BRIEF:
I'd like the entries reproduced exactly, with all pictures omitted.

[Image change detection data]
● ● ● ● ●

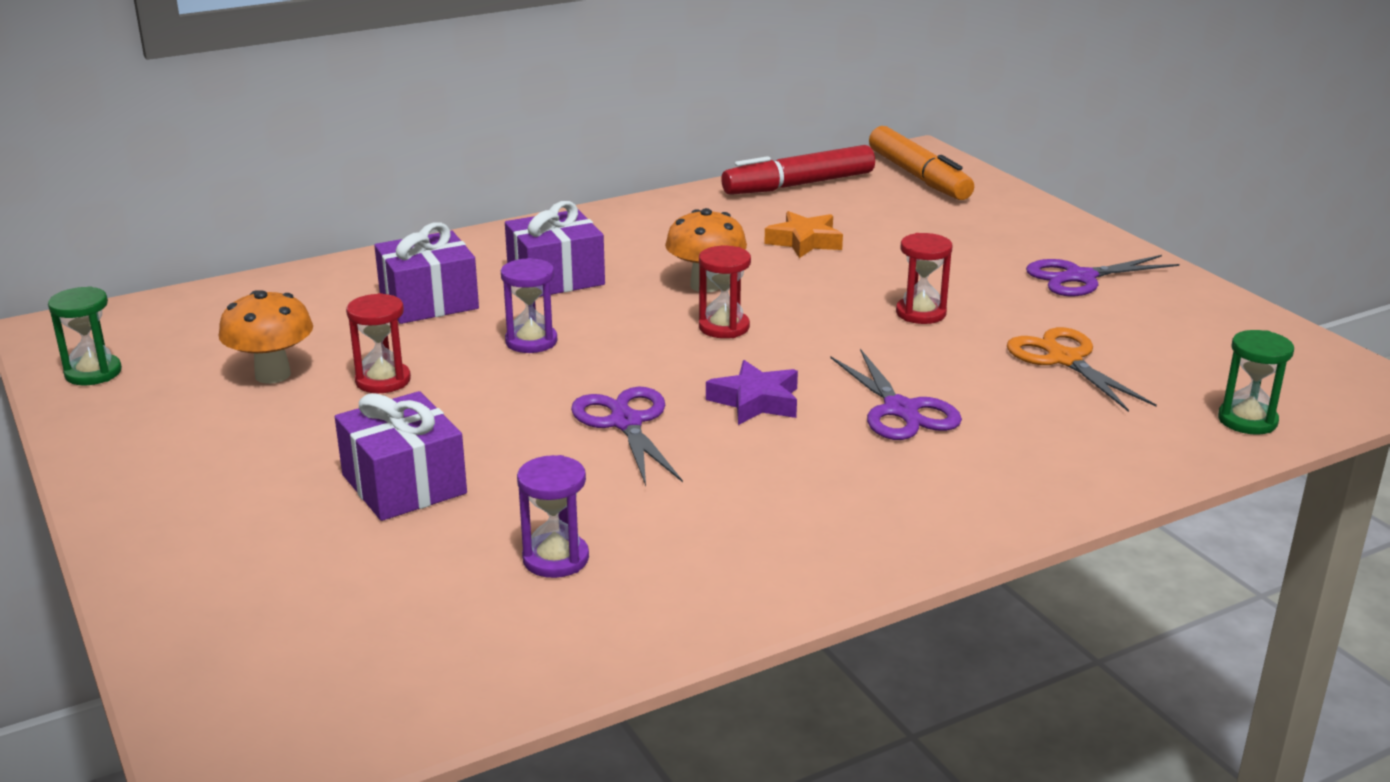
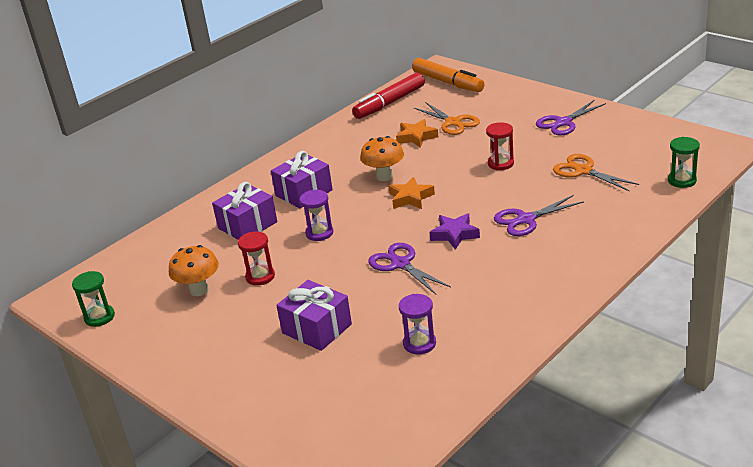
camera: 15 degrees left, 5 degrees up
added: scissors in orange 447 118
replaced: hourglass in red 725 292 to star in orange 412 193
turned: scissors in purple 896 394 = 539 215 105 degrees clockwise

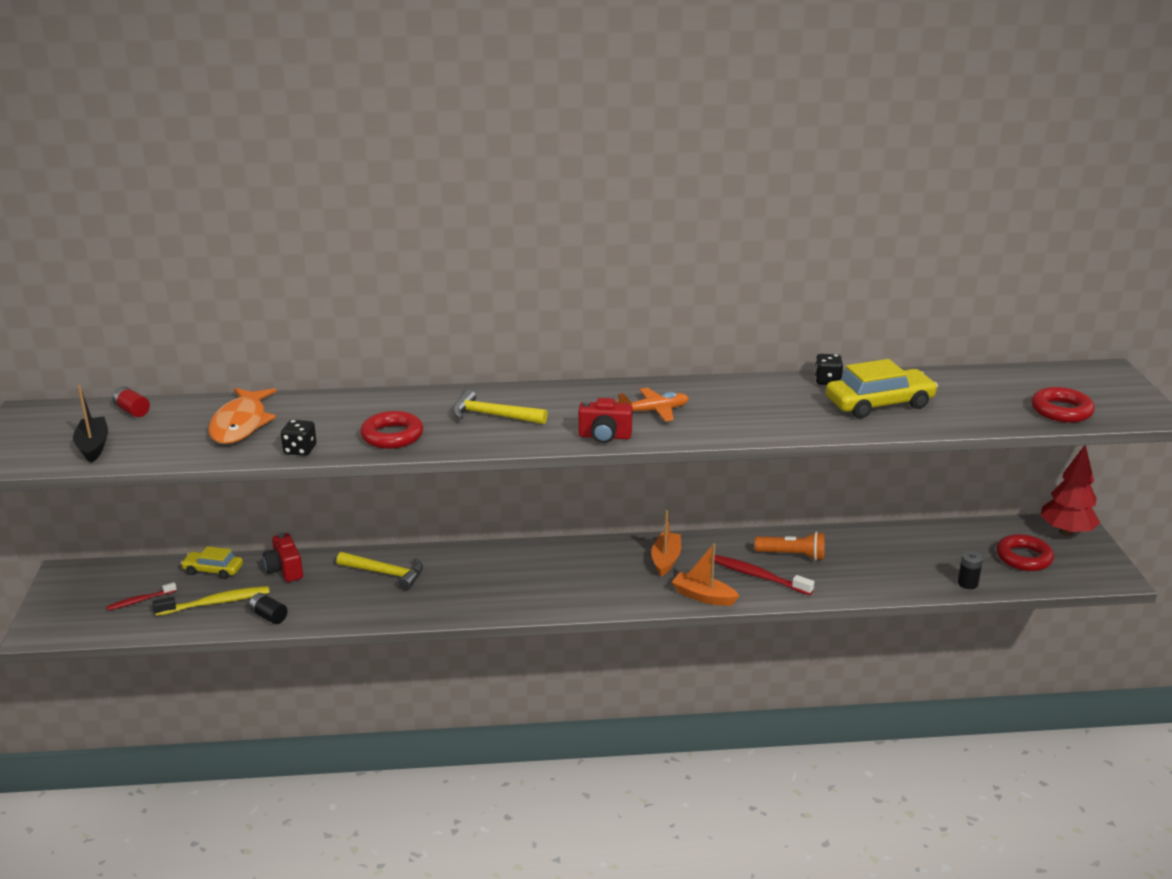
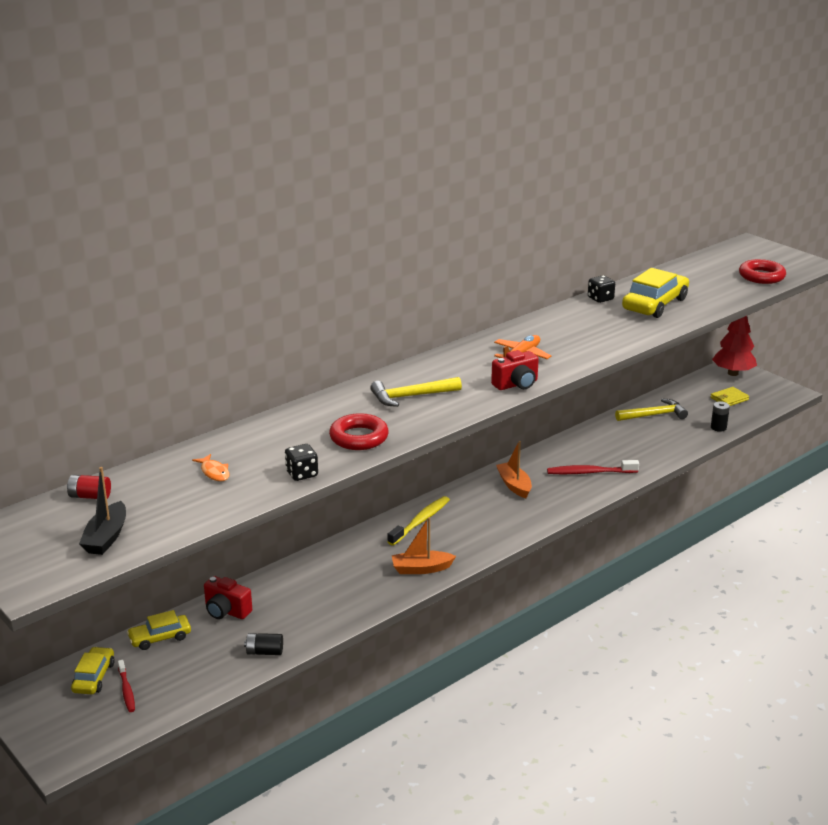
camera: 35 degrees left, 0 degrees up
removed: flashlight in orange 790 546
added: car in yellow 93 670
moved: boat in orange 705 574 to 424 545; hammer in yellow 380 571 to 651 409; toothbrush in yellow 211 601 to 418 521
replaced: ring in red 1025 552 to wallet in yellow 729 396
turned: boat in black 90 424 = 102 511 120 degrees counterclockwise; toothbrush in red 141 596 = 126 686 45 degrees counterclockwise
resized: fish in orange 242 416 = 211 468 x0.46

● ● ● ● ●

SOLUTION FOR THIS TASK:
camera: 15 degrees left, 5 degrees up
added: scissors in orange 447 118
replaced: hourglass in red 725 292 to star in orange 412 193
turned: scissors in purple 896 394 = 539 215 105 degrees clockwise

camera: 35 degrees left, 0 degrees up
removed: flashlight in orange 790 546
added: car in yellow 93 670
moved: boat in orange 705 574 to 424 545; hammer in yellow 380 571 to 651 409; toothbrush in yellow 211 601 to 418 521
replaced: ring in red 1025 552 to wallet in yellow 729 396
turned: boat in black 90 424 = 102 511 120 degrees counterclockwise; toothbrush in red 141 596 = 126 686 45 degrees counterclockwise
resized: fish in orange 242 416 = 211 468 x0.46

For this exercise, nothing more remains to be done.